Going through the data below, please show each line containing the string "turquoise".

====== Information provided ======

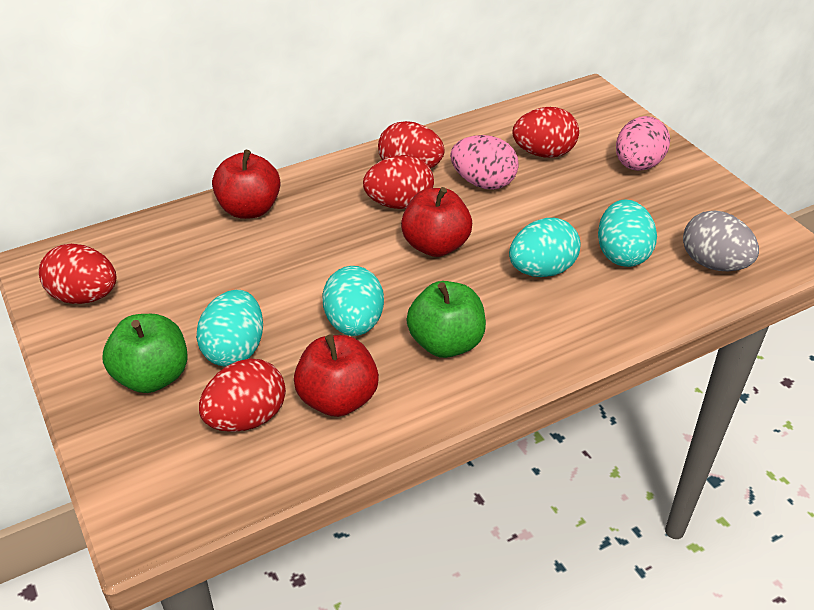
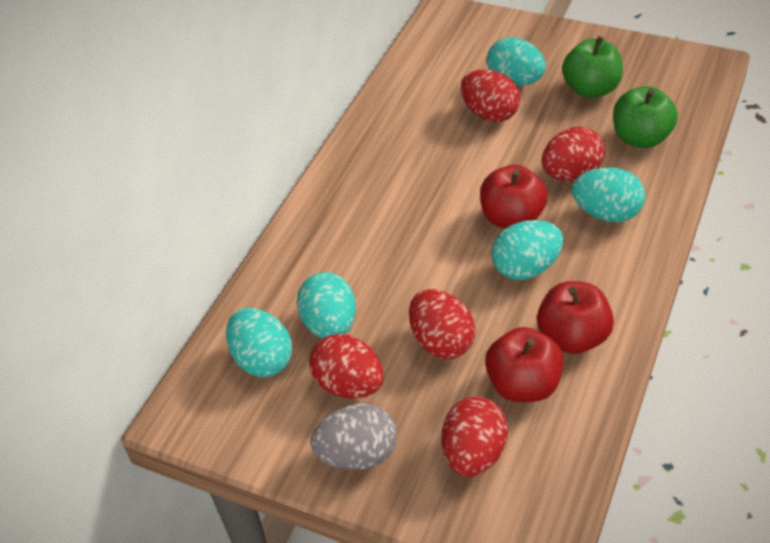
pink egg: 2 -> 0
turquoise egg: 4 -> 5

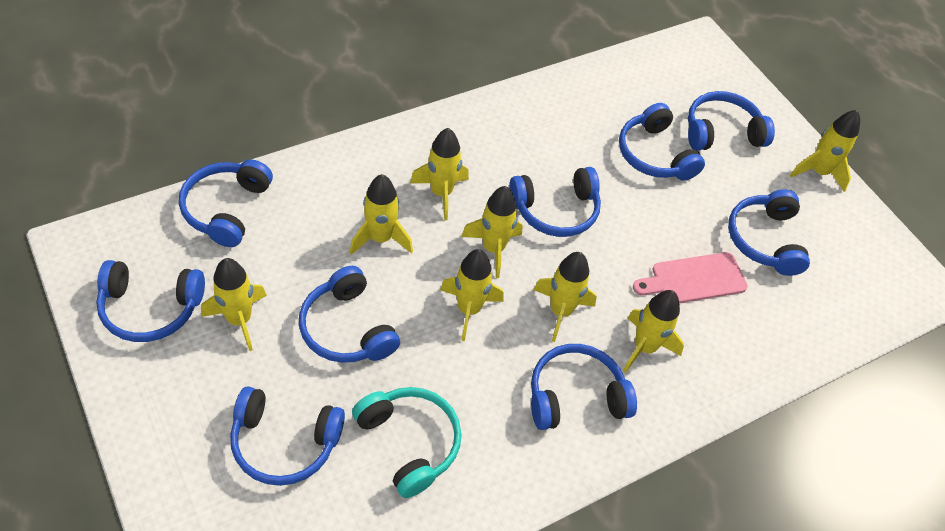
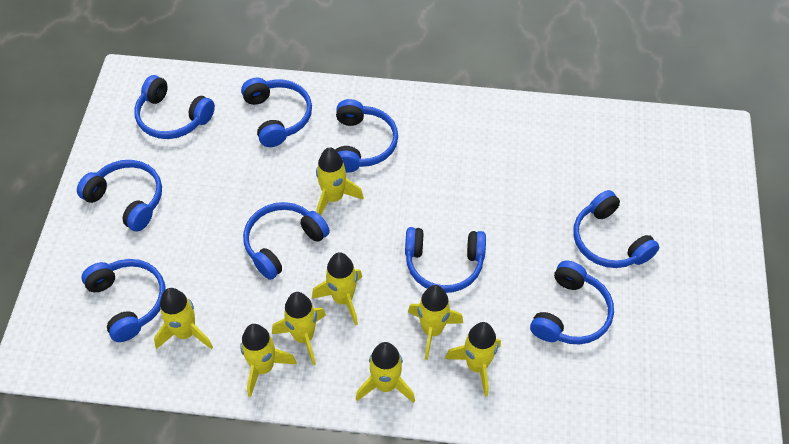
pink cutting board: 1 -> 0
turquoise headphones: 1 -> 0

======

# [Output below]
turquoise egg: 4 -> 5
turquoise headphones: 1 -> 0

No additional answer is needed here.